REQUIRED WORK: Select every line containing the word "moved" from the material, and copy those lines.

GIVEN ENTRIES:
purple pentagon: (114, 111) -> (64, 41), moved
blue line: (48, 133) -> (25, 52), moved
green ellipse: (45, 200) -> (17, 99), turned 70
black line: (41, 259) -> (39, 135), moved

---

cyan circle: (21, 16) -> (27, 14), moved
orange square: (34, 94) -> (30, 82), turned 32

EXPECTED ANSWER:
purple pentagon: (114, 111) -> (64, 41), moved
blue line: (48, 133) -> (25, 52), moved
black line: (41, 259) -> (39, 135), moved
cyan circle: (21, 16) -> (27, 14), moved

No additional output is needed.